---------- Recorded information ----------

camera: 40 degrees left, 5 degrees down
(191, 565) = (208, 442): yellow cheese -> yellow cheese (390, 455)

----------
---------- Recorded information ----------

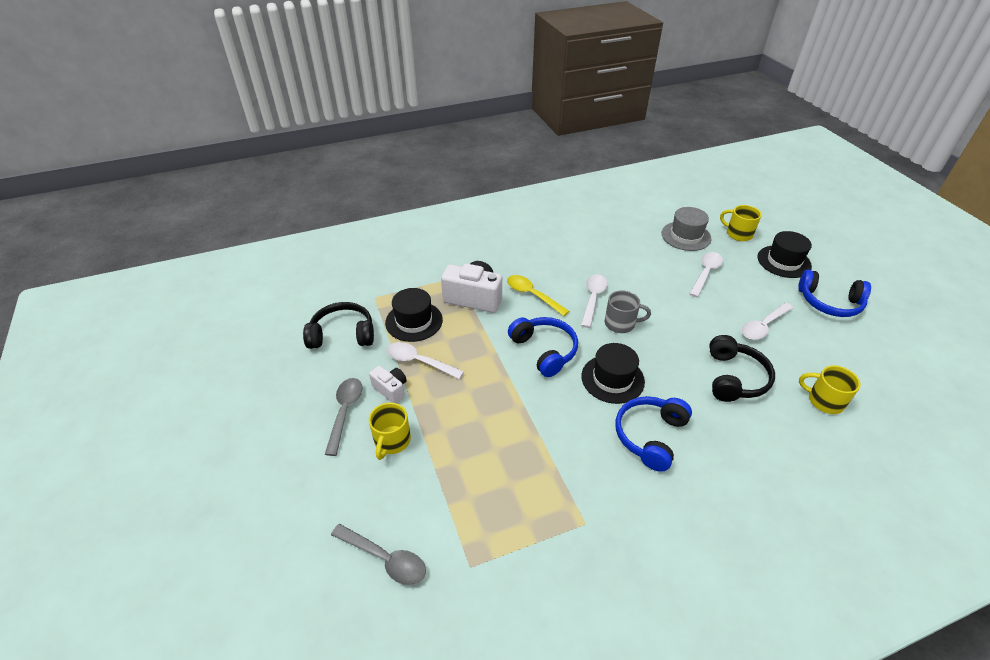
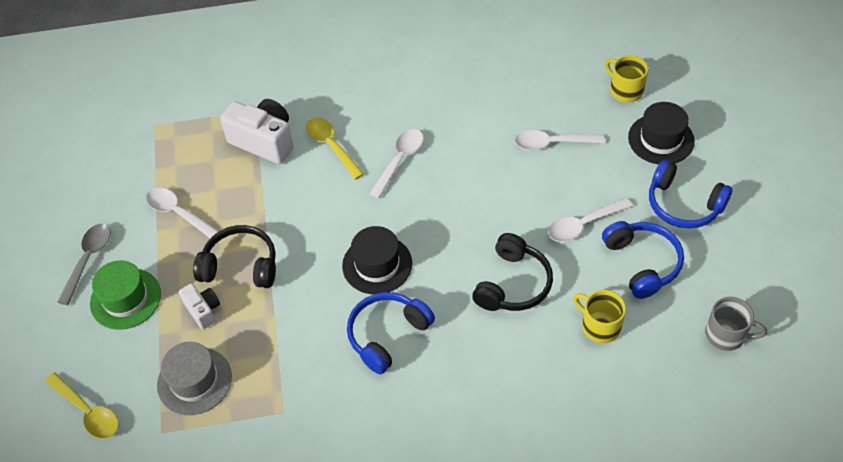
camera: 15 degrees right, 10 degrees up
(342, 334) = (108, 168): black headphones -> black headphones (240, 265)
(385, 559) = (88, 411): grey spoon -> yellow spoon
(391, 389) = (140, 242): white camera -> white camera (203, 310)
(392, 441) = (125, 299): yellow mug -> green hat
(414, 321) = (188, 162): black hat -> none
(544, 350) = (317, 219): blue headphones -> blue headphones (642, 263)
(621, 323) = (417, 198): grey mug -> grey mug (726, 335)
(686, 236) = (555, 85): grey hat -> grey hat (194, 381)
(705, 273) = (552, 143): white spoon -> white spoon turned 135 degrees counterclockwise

----------

▸ Problem statement: Will you return exactly the lines above from the one with "camera: 40 degrees left, 5 degrees down" down to the one with "(191, 565) = (208, 442): yellow", counting both as part of the range?

▸ Solution to the problem:
camera: 40 degrees left, 5 degrees down
(191, 565) = (208, 442): yellow cheese -> yellow cheese (390, 455)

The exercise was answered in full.